*Work item:*
Please report how many lines of the listing contain the string "OLED", giving the number only.

*Task inputs:*
══════════

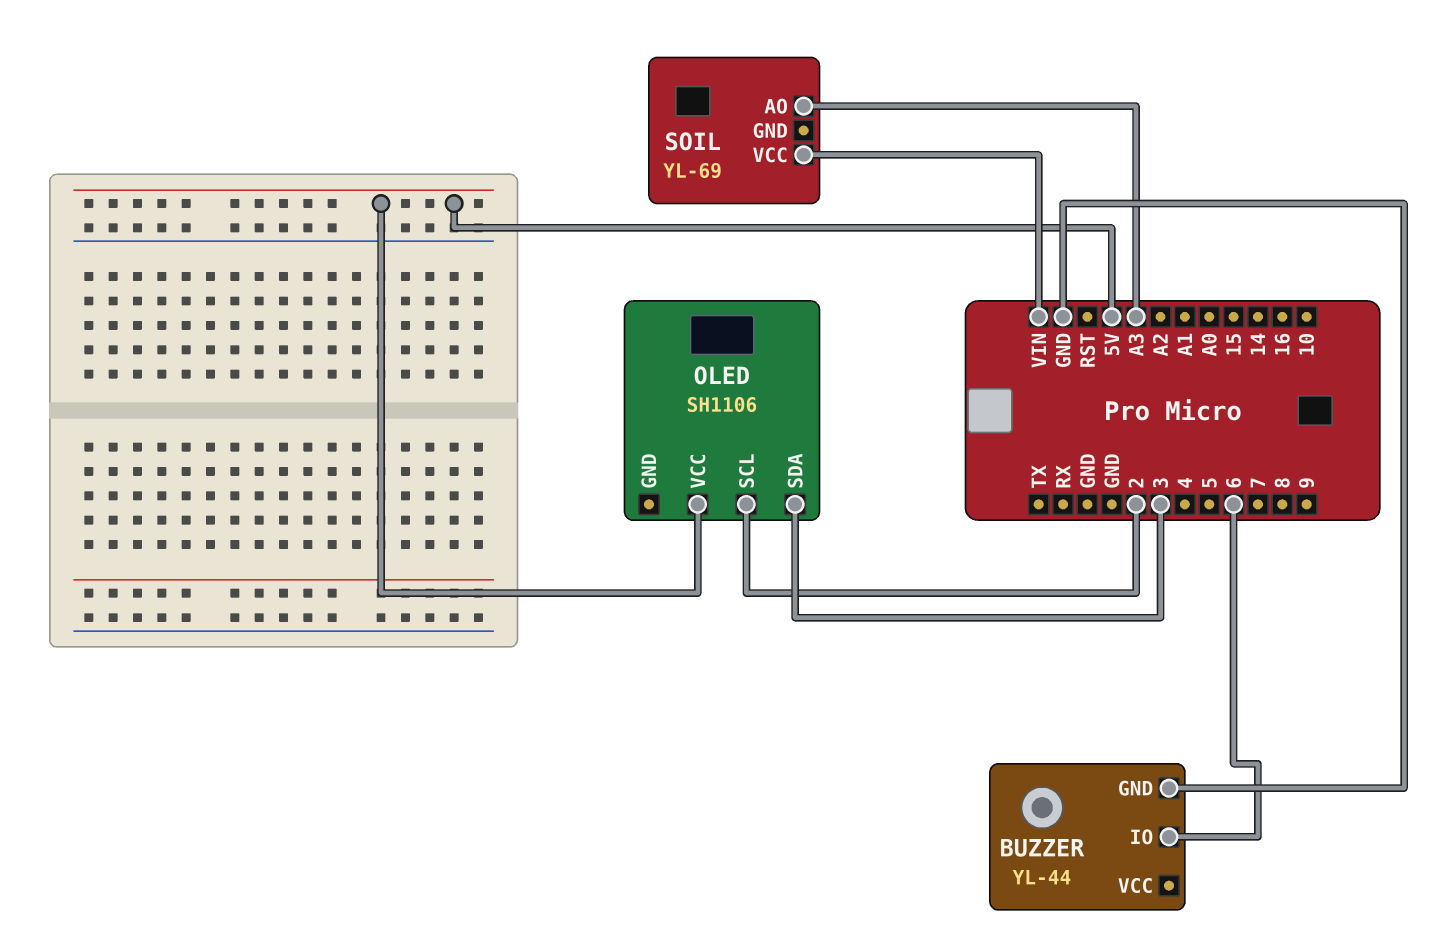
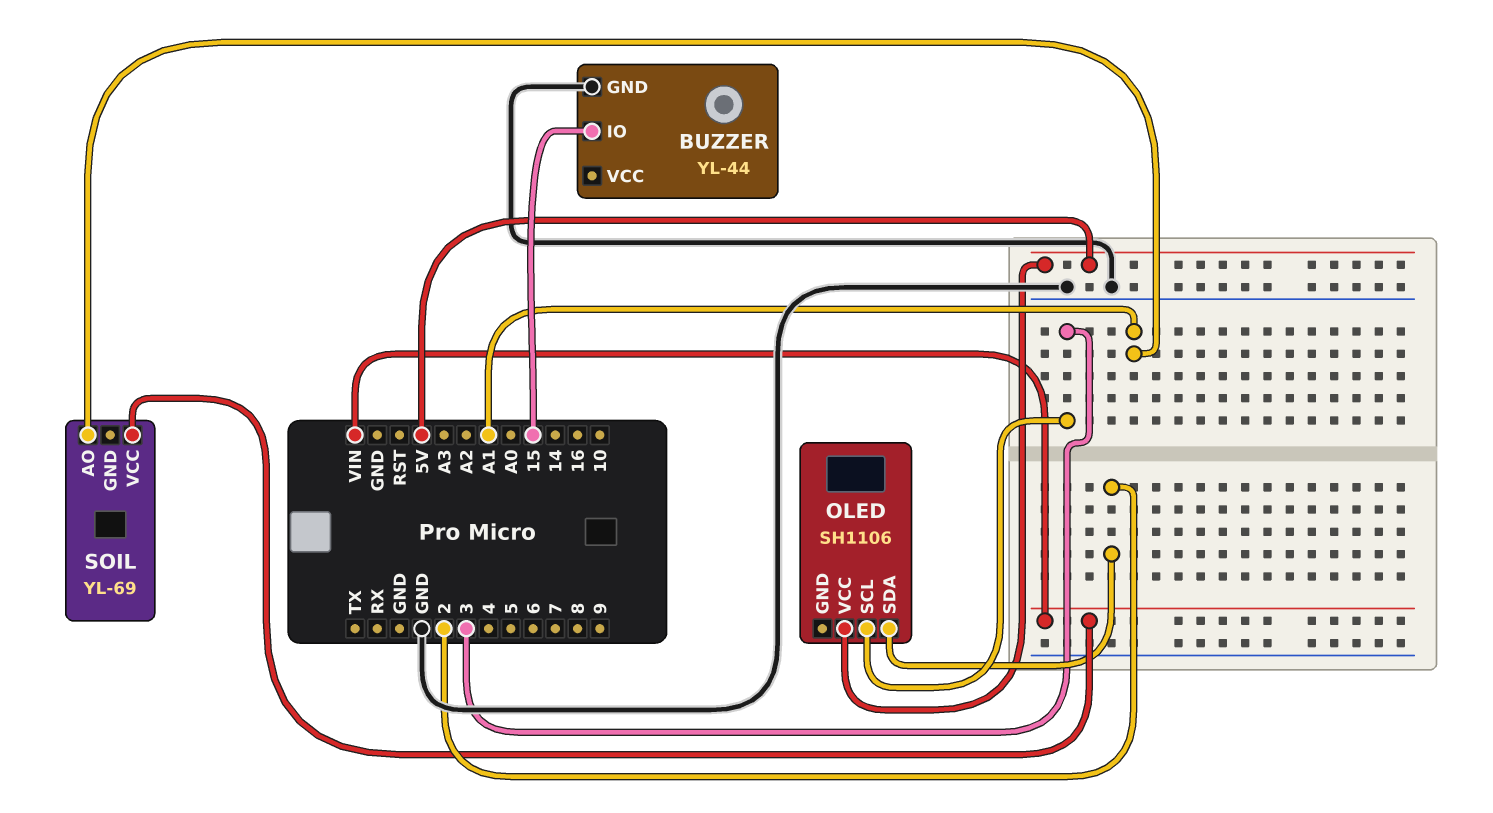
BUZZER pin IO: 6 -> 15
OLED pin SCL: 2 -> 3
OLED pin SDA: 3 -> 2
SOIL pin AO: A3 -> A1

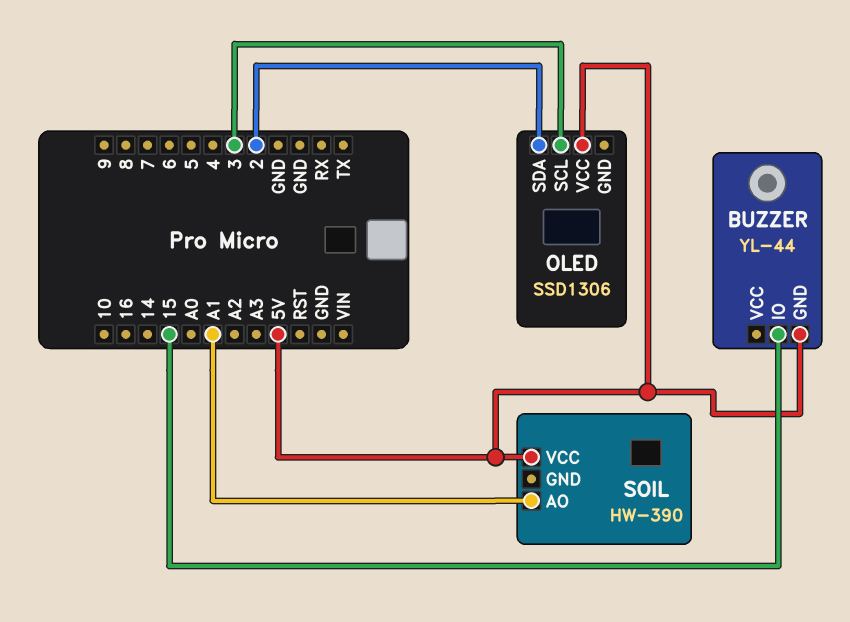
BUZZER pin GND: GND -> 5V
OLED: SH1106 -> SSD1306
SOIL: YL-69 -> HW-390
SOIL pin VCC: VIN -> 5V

══════════

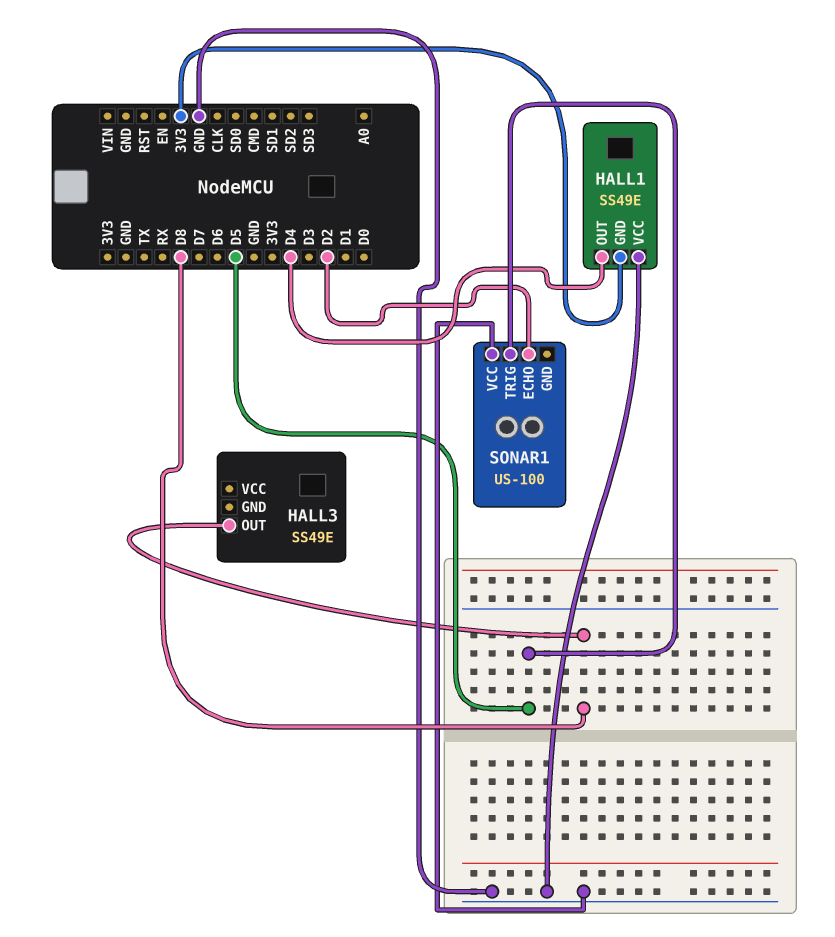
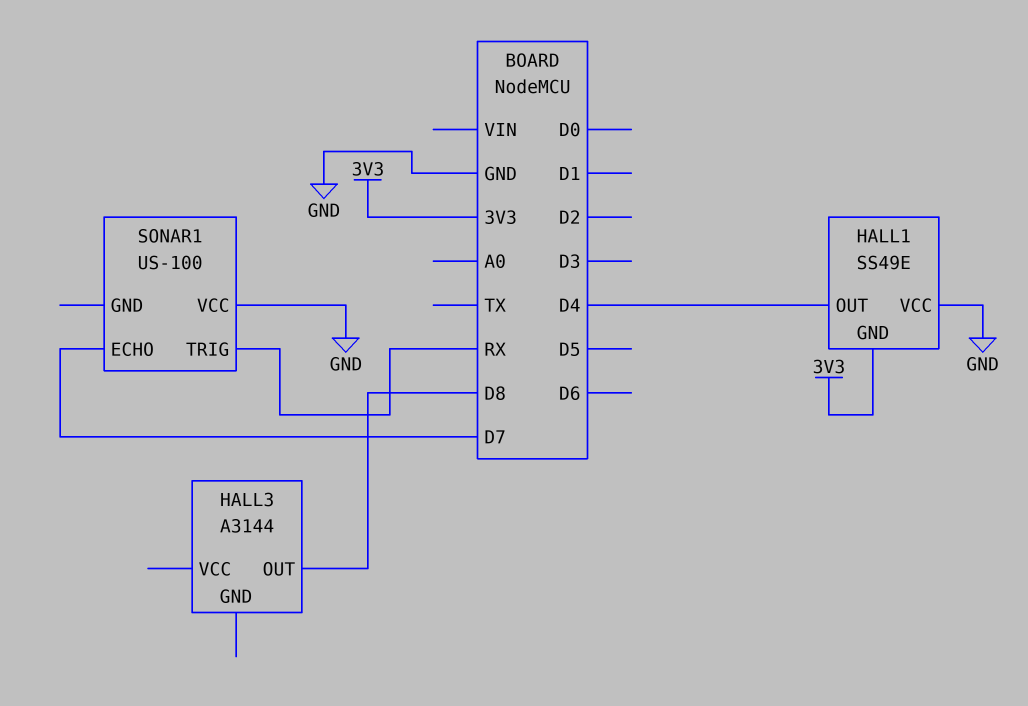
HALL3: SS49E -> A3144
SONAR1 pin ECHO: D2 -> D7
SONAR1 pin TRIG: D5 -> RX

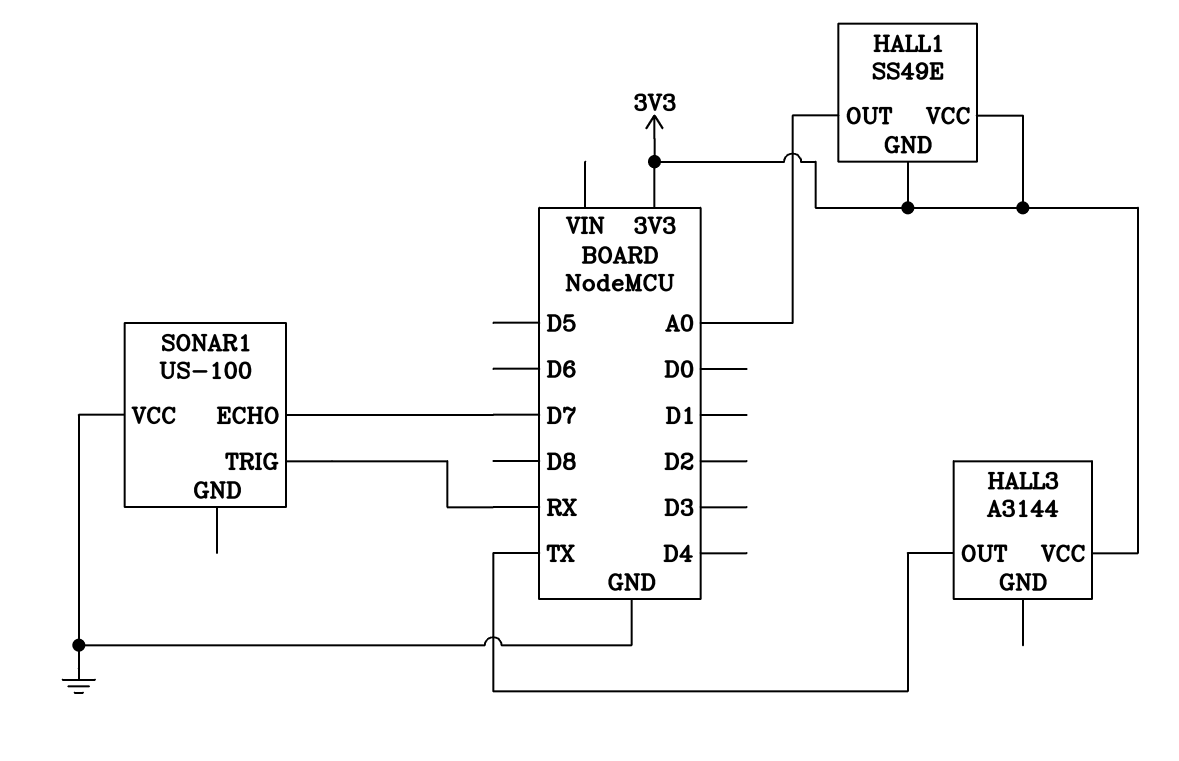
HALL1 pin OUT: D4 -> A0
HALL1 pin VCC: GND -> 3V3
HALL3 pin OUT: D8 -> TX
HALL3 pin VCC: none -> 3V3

══════════

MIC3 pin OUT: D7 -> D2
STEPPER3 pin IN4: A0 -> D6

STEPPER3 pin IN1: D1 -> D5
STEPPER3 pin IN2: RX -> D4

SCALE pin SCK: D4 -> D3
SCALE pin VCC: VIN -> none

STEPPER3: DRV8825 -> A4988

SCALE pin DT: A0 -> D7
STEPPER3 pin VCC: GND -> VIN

══════════

*Written response:*
3